Please start at the first line of the records beneath and quote each line exactly, ending with the line containing "orange jar: [198,188,264,266]".

======== RECORDS SUPPLIED

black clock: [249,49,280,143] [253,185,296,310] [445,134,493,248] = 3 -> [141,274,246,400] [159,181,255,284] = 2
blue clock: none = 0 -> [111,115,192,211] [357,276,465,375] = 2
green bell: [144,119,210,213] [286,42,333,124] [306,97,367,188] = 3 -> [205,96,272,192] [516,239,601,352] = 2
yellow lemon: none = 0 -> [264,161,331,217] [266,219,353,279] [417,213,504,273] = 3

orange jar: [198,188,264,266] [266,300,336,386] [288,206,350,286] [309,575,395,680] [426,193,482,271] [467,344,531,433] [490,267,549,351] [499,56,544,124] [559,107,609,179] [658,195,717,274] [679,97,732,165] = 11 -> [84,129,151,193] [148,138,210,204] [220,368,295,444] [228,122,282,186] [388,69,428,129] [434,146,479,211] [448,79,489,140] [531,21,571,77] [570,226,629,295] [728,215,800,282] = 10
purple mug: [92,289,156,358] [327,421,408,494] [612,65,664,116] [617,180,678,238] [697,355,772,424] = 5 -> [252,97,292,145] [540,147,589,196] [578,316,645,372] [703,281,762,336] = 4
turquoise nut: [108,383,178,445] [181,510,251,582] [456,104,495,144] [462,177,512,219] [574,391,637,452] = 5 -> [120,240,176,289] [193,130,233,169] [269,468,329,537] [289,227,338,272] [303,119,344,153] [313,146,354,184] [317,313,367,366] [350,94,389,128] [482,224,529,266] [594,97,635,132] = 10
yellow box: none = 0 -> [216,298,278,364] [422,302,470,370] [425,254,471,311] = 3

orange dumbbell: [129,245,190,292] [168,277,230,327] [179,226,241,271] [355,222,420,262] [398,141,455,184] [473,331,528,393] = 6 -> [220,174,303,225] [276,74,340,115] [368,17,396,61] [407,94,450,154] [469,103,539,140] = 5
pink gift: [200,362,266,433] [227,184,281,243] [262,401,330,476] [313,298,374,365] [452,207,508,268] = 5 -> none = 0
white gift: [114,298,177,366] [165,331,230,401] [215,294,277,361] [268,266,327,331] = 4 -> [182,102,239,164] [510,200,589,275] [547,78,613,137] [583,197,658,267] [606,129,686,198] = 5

================

ANSWER AREA →
black clock: [249,49,280,143] [253,185,296,310] [445,134,493,248] = 3 -> [141,274,246,400] [159,181,255,284] = 2
blue clock: none = 0 -> [111,115,192,211] [357,276,465,375] = 2
green bell: [144,119,210,213] [286,42,333,124] [306,97,367,188] = 3 -> [205,96,272,192] [516,239,601,352] = 2
yellow lemon: none = 0 -> [264,161,331,217] [266,219,353,279] [417,213,504,273] = 3

orange jar: [198,188,264,266] [266,300,336,386] [288,206,350,286] [309,575,395,680] [426,193,482,271] [467,344,531,433] [490,267,549,351] [499,56,544,124] [559,107,609,179] [658,195,717,274] [679,97,732,165] = 11 -> [84,129,151,193] [148,138,210,204] [220,368,295,444] [228,122,282,186] [388,69,428,129] [434,146,479,211] [448,79,489,140] [531,21,571,77] [570,226,629,295] [728,215,800,282] = 10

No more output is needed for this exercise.